From the listing below, reproduce exactly the lines starting with the one with "purple line: rotated 72 degrees clockwise" and going on through the one with "black arrow: moved", both ends kept. No picture is copied.

**RECORDED INFORMATION**

▼▼▼

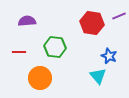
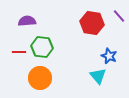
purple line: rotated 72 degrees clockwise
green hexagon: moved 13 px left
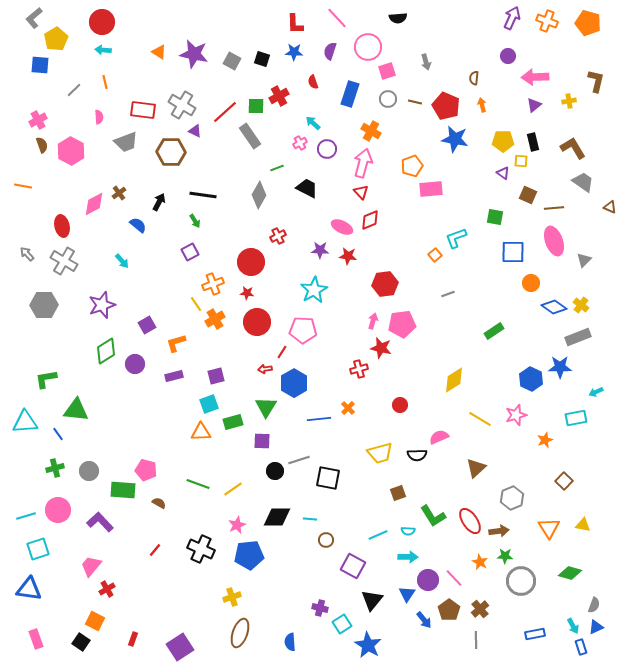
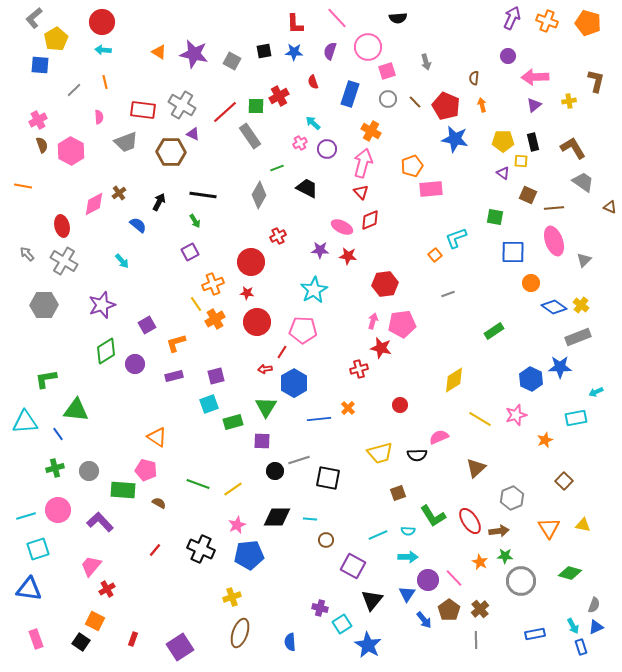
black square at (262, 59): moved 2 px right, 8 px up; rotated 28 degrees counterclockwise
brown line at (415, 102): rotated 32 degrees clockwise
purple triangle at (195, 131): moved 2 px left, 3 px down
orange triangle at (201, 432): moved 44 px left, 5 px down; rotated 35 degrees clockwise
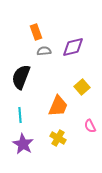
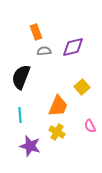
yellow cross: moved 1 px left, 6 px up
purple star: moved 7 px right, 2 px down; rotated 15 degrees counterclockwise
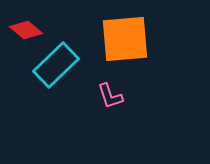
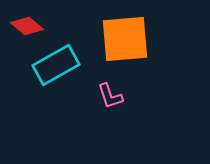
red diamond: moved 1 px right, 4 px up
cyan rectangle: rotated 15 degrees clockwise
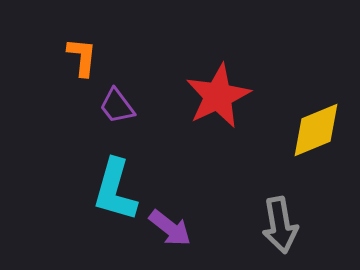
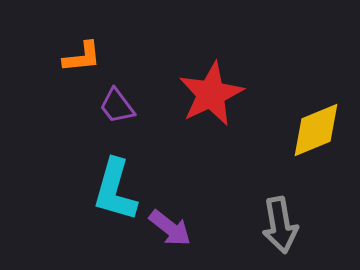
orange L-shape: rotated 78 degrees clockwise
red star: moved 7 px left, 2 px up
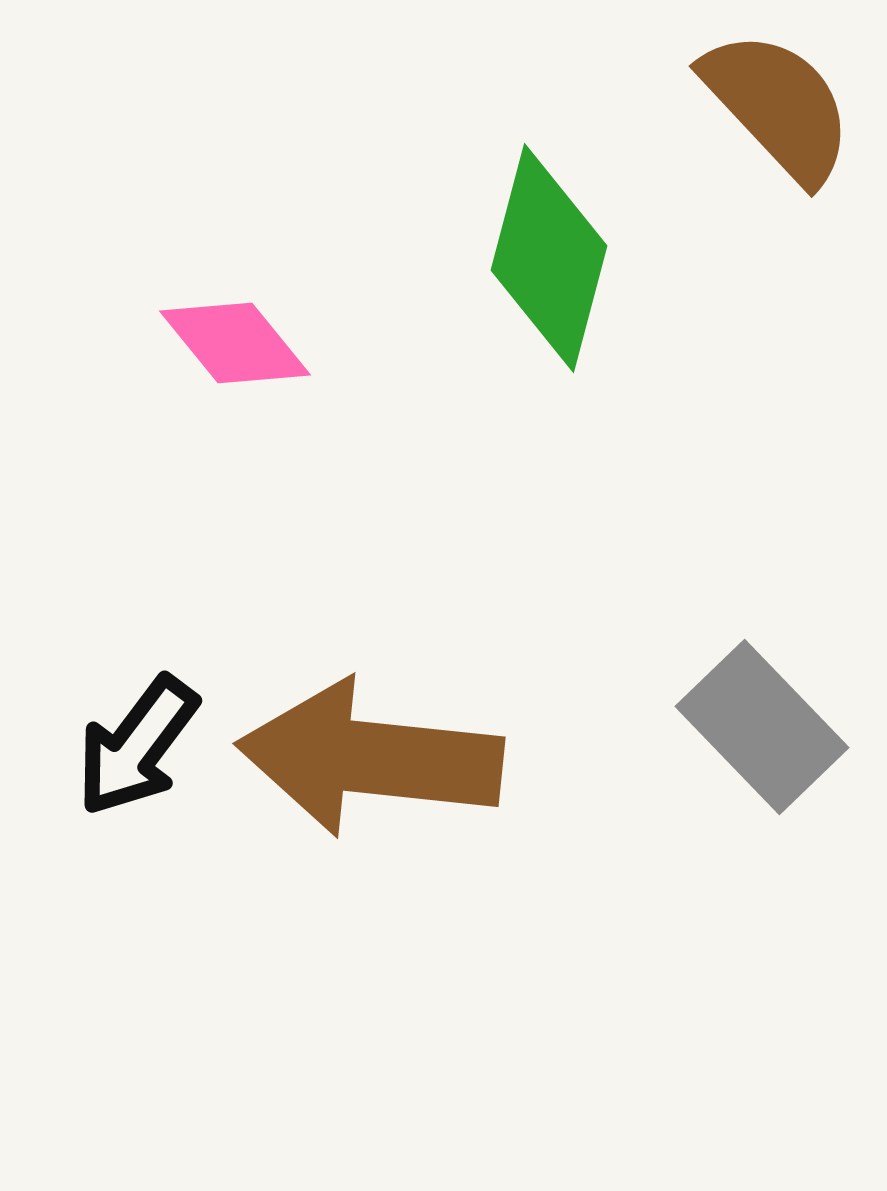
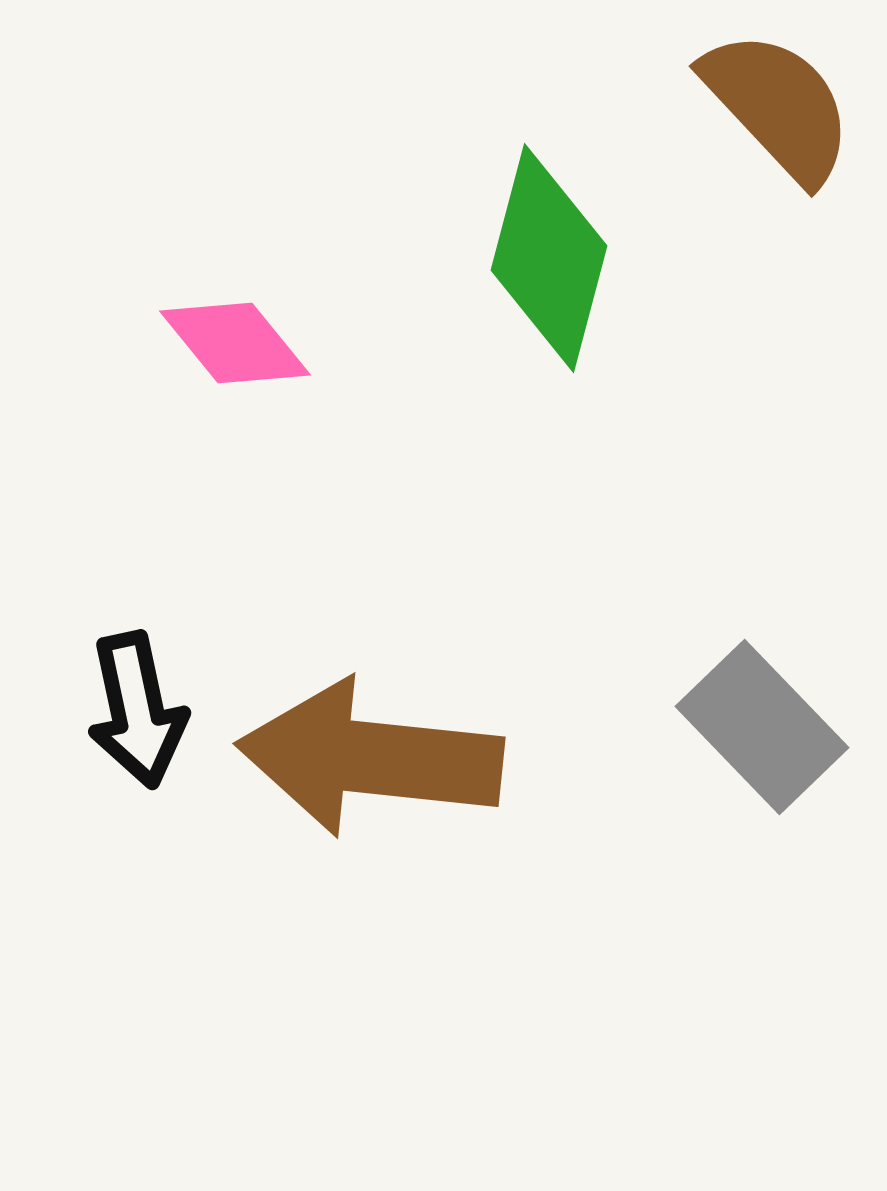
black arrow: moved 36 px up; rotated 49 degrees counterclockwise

▲▲▲
▼▼▼

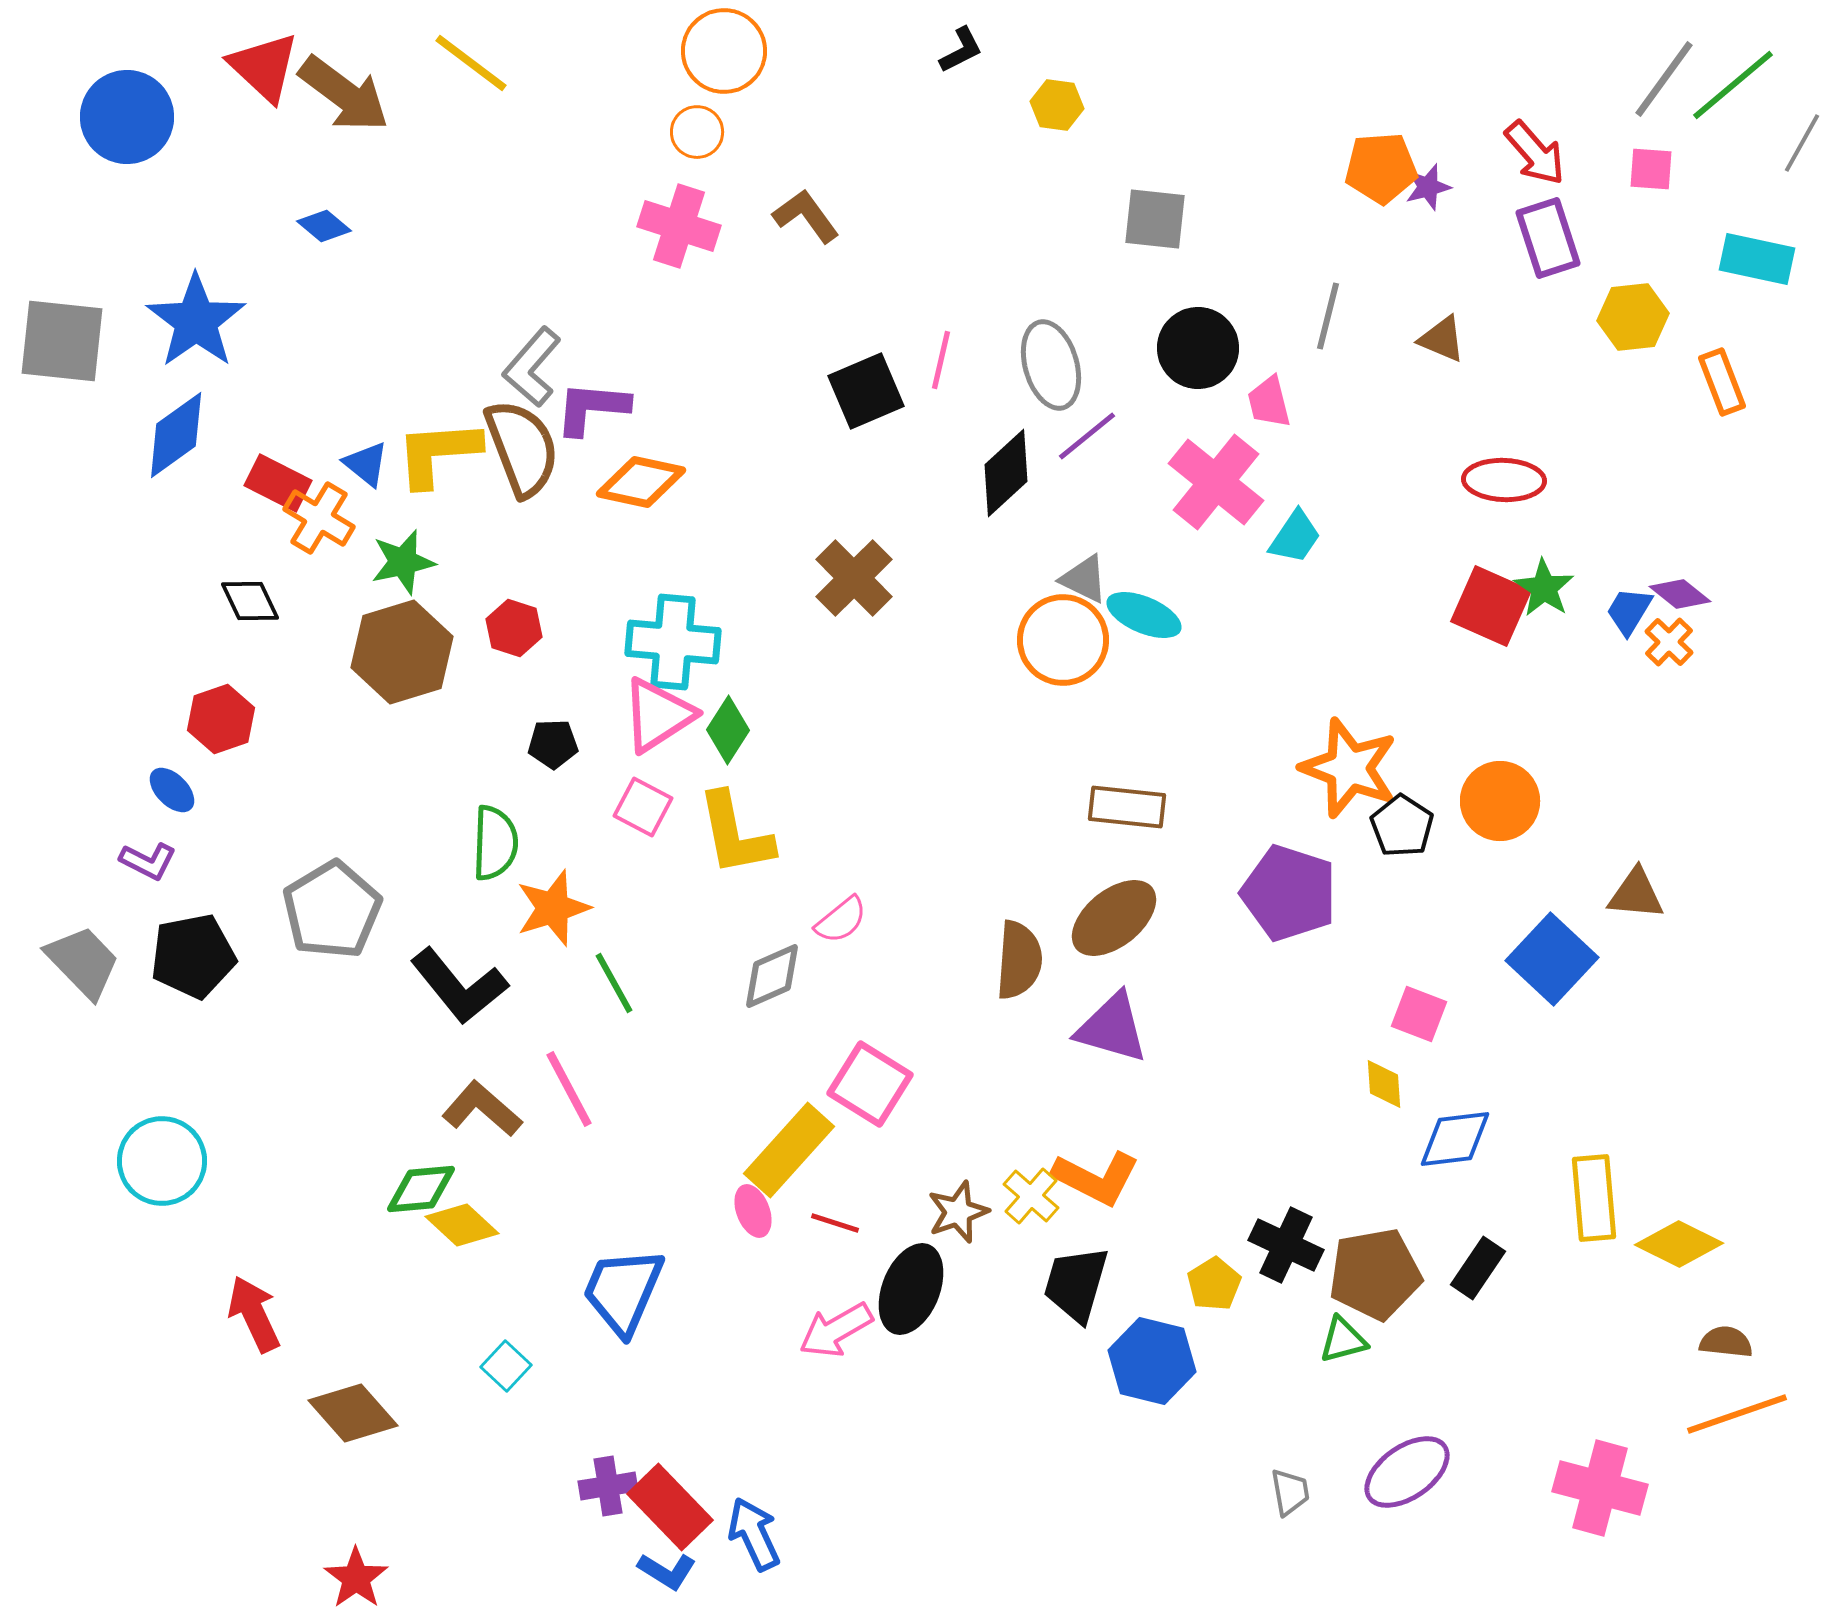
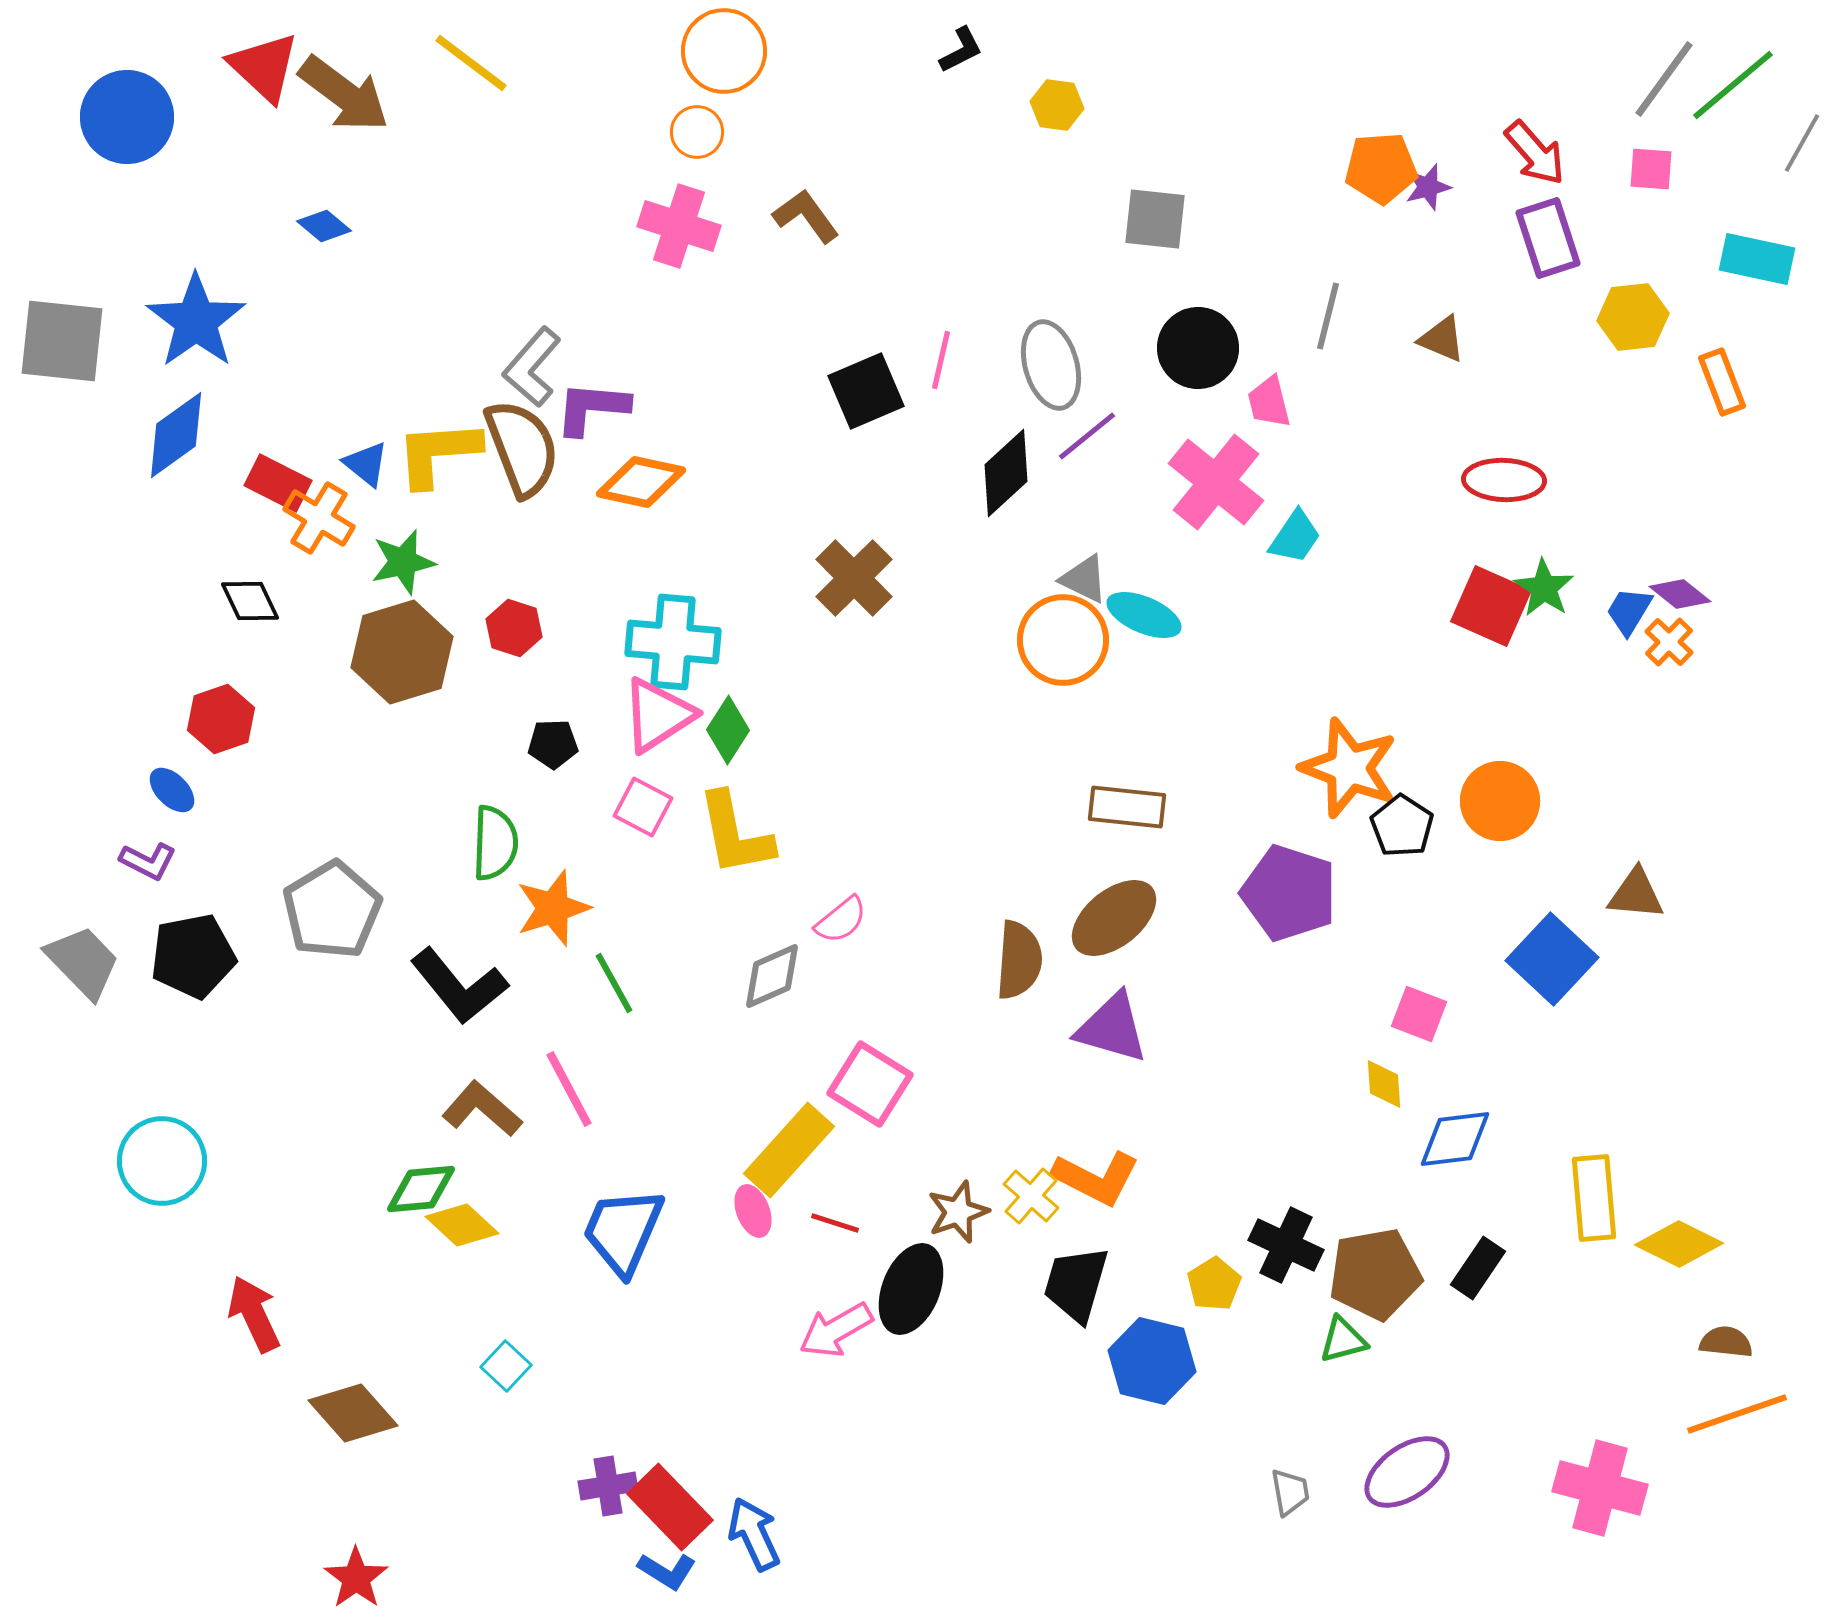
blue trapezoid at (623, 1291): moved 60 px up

▲▲▲
▼▼▼

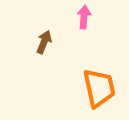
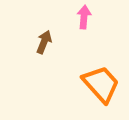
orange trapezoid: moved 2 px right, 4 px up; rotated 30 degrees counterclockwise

▲▲▲

**EXERCISE RESULT**
purple line: rotated 72 degrees clockwise
green hexagon: moved 13 px left
black square at (262, 59): moved 2 px right, 8 px up; rotated 28 degrees counterclockwise
brown line at (415, 102): rotated 32 degrees clockwise
purple triangle at (195, 131): moved 2 px left, 3 px down
orange triangle at (201, 432): moved 44 px left, 5 px down; rotated 35 degrees clockwise
yellow cross: moved 1 px left, 6 px up
purple star: moved 7 px right, 2 px down; rotated 15 degrees counterclockwise
red diamond: moved 1 px right, 4 px up
cyan rectangle: rotated 15 degrees clockwise
orange L-shape: rotated 78 degrees clockwise
red star: moved 7 px left, 2 px up
black arrow: moved 36 px up; rotated 49 degrees counterclockwise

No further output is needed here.